Copy nothing but the lines from the one containing "LIGHT1 pin OUT: D2 -> D3" through the last line of the entries below, exactly as written and without pictures.

## Version difference data
_____
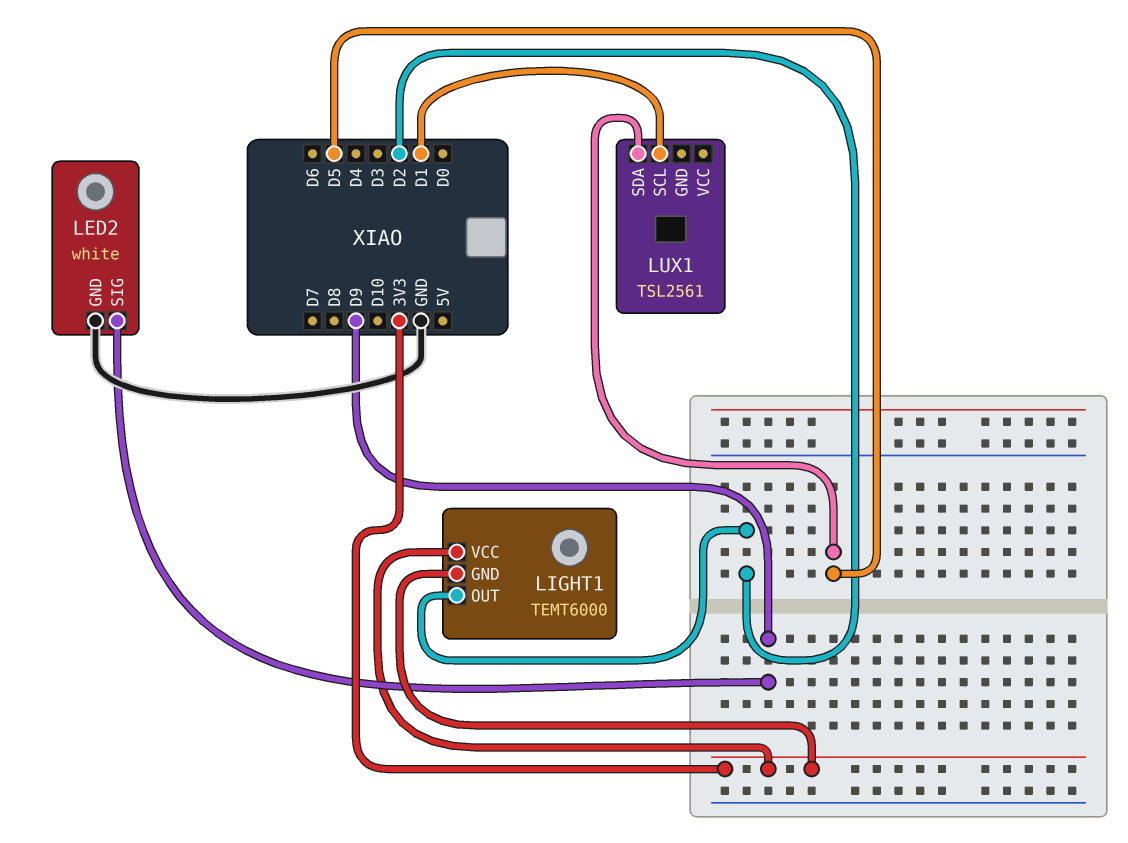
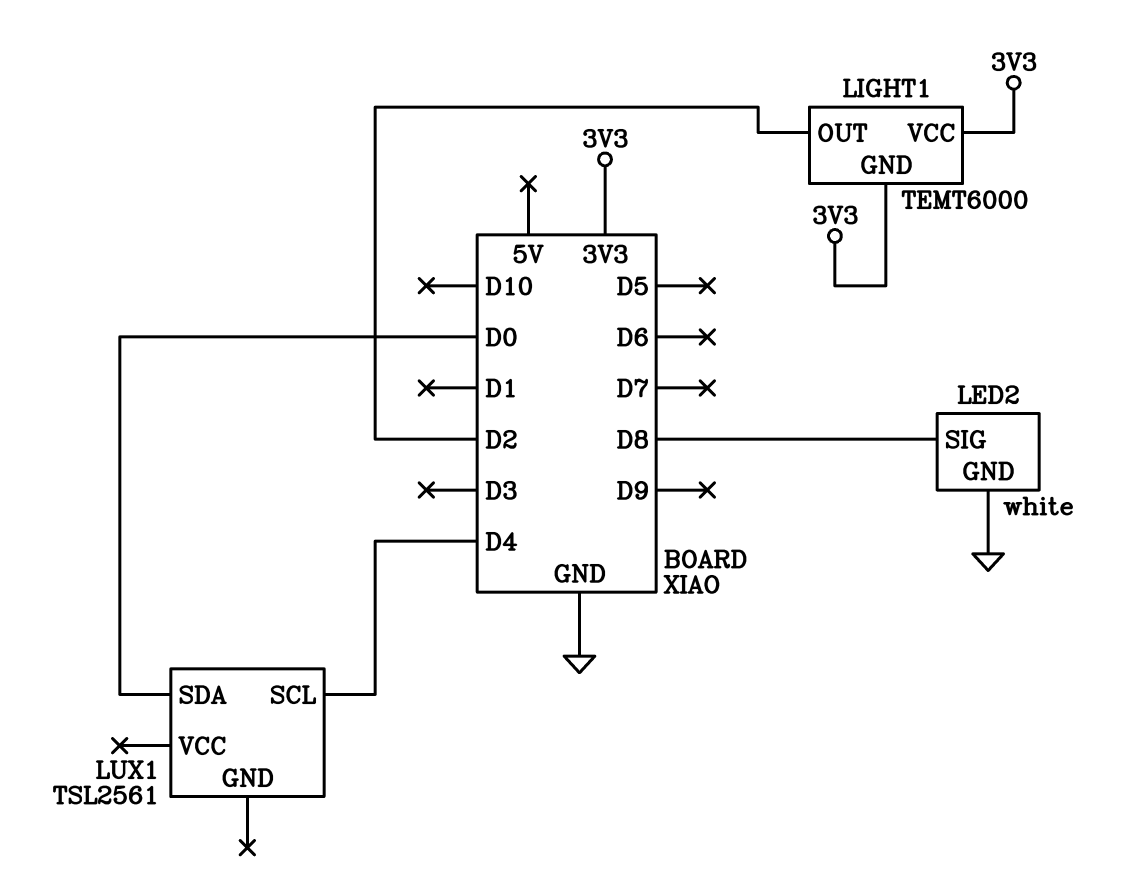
LED2 pin SIG: D9 -> D8
LUX1 pin SCL: D1 -> D4
LUX1 pin SDA: D5 -> D0

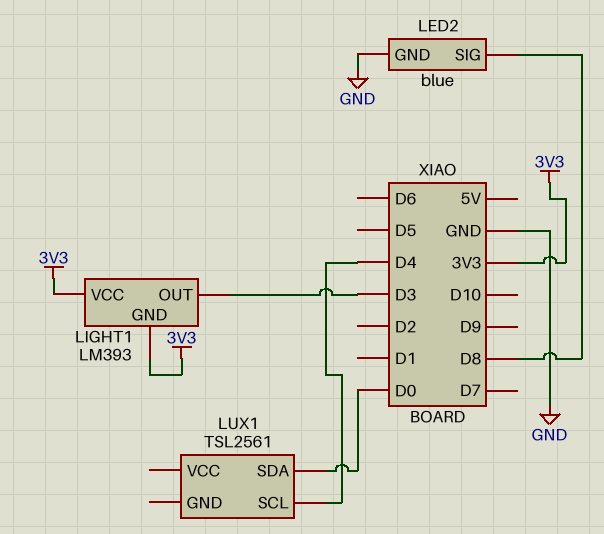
LED2: white -> blue
LIGHT1: TEMT6000 -> LM393
LIGHT1 pin OUT: D2 -> D3

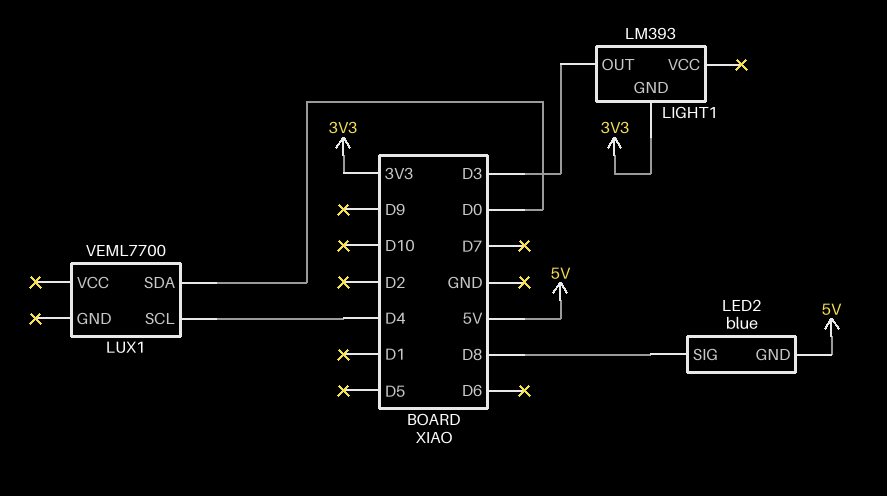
LED2 pin GND: GND -> 5V
LIGHT1 pin VCC: 3V3 -> none
LUX1: TSL2561 -> VEML7700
_____
## WRITTEN ANSWER
LIGHT1 pin OUT: D2 -> D3

LED2 pin GND: GND -> 5V
LIGHT1 pin VCC: 3V3 -> none
LUX1: TSL2561 -> VEML7700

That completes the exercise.